*** Listed entries ***

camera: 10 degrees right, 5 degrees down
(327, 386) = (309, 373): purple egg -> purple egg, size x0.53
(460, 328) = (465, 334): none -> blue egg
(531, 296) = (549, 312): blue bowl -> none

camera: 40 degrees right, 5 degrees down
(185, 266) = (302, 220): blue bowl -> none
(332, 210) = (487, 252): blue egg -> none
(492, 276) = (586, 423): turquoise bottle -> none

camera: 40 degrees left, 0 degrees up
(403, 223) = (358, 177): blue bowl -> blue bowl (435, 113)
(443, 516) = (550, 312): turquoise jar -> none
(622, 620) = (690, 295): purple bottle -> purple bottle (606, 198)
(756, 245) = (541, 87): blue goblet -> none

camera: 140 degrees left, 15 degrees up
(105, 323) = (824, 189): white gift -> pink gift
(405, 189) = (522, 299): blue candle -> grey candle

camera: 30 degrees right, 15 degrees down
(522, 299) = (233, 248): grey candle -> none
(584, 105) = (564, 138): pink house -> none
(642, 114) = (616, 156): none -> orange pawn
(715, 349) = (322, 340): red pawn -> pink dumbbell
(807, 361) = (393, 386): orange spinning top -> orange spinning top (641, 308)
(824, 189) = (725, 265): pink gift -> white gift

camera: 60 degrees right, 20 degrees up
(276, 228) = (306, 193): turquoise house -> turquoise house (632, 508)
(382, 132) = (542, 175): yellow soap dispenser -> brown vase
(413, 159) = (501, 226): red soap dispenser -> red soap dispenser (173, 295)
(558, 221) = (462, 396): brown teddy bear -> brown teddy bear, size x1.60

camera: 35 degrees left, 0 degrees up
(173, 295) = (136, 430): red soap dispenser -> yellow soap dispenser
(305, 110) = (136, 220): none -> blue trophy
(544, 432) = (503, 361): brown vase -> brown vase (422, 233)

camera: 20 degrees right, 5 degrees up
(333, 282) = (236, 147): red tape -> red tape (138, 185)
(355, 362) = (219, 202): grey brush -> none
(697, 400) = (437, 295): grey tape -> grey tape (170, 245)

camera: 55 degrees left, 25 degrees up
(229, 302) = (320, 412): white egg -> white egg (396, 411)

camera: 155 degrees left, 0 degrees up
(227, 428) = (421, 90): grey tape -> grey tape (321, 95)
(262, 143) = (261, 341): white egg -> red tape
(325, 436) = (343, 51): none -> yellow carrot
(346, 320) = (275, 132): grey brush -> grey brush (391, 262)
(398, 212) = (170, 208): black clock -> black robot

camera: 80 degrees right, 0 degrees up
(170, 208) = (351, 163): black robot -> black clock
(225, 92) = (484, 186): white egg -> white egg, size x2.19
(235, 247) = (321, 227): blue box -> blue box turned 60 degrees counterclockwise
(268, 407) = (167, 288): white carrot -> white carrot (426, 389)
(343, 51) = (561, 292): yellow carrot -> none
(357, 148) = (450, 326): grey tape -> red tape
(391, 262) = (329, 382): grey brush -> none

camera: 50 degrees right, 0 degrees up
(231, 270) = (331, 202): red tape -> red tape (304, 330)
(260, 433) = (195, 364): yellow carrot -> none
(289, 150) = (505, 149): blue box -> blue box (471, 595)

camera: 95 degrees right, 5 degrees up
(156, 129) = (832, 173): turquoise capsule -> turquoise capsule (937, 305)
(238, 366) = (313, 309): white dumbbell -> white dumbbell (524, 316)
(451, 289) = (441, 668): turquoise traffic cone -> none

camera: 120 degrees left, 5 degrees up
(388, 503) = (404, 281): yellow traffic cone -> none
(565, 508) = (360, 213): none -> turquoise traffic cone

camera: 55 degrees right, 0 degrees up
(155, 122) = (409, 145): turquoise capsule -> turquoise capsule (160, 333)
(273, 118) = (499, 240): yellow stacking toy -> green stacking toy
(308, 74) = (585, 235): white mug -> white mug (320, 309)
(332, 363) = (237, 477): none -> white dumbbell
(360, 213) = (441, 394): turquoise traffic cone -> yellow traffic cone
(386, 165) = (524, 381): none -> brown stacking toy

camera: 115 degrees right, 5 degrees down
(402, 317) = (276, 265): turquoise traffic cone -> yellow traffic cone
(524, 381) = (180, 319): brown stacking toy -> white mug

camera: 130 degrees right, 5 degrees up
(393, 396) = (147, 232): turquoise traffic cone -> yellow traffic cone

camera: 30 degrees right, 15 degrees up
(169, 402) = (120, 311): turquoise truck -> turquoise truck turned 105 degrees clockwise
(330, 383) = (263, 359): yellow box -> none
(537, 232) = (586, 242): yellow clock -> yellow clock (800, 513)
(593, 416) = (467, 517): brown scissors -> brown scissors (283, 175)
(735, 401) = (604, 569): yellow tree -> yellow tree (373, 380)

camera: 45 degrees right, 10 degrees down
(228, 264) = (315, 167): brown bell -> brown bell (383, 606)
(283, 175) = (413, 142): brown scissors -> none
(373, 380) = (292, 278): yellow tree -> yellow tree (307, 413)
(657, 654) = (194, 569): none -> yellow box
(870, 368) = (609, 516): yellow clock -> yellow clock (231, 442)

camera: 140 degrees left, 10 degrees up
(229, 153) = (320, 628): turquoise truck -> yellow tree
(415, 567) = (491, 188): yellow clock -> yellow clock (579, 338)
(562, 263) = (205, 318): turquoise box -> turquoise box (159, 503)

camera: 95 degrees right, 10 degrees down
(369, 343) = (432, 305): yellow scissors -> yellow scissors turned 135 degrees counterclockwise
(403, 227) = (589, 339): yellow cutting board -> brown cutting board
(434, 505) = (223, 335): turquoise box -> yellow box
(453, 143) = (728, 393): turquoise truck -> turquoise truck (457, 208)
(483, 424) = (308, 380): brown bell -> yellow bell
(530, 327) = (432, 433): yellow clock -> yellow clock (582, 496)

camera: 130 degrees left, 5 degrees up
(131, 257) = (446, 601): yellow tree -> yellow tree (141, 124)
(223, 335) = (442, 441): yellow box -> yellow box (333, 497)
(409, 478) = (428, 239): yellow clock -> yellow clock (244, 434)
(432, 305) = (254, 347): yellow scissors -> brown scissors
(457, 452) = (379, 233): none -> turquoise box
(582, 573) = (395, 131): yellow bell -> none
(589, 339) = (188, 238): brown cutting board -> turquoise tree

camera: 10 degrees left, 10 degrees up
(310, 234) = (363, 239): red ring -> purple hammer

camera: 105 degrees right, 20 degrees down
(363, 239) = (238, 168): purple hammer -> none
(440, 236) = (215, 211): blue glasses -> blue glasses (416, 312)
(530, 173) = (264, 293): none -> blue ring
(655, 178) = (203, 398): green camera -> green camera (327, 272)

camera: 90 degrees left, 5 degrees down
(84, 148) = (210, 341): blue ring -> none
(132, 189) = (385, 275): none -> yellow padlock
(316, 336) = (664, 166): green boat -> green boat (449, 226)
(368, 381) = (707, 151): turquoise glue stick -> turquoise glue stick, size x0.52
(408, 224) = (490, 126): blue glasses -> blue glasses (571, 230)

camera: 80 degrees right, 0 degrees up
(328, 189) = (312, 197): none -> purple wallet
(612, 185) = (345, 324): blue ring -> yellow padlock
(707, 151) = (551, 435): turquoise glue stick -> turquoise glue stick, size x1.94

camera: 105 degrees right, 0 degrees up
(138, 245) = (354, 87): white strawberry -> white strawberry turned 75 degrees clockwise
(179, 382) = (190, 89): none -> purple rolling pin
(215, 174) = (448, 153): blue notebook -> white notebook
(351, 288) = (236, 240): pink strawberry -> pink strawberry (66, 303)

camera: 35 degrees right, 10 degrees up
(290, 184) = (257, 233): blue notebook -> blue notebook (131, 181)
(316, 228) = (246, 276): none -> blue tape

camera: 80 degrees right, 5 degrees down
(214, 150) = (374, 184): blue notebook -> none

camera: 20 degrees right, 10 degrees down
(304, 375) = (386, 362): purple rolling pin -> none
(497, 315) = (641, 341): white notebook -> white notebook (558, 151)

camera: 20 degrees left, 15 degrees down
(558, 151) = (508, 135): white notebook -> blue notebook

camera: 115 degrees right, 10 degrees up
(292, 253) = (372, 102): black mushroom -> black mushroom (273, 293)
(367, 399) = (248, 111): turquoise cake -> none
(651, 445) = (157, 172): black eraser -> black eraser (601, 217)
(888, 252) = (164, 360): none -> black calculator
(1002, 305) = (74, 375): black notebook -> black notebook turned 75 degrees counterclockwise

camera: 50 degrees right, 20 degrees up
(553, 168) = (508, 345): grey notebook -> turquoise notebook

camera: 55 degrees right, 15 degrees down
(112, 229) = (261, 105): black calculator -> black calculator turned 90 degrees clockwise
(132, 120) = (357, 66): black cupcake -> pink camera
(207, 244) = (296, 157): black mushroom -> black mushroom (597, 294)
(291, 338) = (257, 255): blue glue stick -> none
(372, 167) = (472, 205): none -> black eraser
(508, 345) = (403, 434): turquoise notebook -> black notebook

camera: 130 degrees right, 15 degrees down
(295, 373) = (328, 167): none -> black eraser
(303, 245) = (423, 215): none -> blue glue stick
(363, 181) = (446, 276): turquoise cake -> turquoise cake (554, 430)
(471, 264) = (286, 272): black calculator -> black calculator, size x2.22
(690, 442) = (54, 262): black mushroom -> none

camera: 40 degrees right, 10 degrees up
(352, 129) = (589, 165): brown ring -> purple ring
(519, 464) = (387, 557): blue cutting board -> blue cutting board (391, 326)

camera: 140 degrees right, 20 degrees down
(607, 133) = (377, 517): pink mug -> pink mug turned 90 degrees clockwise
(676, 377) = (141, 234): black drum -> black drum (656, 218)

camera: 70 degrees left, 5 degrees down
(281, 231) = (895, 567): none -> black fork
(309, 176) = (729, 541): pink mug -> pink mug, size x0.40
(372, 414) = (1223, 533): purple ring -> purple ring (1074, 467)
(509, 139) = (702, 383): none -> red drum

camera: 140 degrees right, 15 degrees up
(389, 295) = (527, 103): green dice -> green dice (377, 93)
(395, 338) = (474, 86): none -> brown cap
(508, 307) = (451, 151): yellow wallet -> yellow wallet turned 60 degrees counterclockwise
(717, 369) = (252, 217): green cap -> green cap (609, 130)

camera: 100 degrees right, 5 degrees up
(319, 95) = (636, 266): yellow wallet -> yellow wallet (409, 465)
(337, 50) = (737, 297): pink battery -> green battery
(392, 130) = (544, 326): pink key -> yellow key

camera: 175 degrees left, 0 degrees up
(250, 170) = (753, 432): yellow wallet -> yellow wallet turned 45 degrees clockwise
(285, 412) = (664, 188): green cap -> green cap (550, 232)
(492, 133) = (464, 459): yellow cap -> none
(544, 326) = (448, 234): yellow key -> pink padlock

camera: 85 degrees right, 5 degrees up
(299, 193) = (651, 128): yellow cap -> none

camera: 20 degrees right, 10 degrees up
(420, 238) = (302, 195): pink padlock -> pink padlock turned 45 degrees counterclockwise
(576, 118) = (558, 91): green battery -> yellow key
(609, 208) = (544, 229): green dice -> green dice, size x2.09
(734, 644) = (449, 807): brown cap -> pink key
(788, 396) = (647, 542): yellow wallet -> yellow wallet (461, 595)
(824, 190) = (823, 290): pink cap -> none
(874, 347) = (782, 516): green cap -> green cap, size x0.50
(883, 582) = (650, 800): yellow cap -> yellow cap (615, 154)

*** End of Listed entries ***

» Exercise objective
Go through the material above and output exactly the lines from the one containing "(609, 208) = (544, 229): green" through the one containing "(874, 347) = (782, 516): green".

» Task result
(609, 208) = (544, 229): green dice -> green dice, size x2.09
(734, 644) = (449, 807): brown cap -> pink key
(788, 396) = (647, 542): yellow wallet -> yellow wallet (461, 595)
(824, 190) = (823, 290): pink cap -> none
(874, 347) = (782, 516): green cap -> green cap, size x0.50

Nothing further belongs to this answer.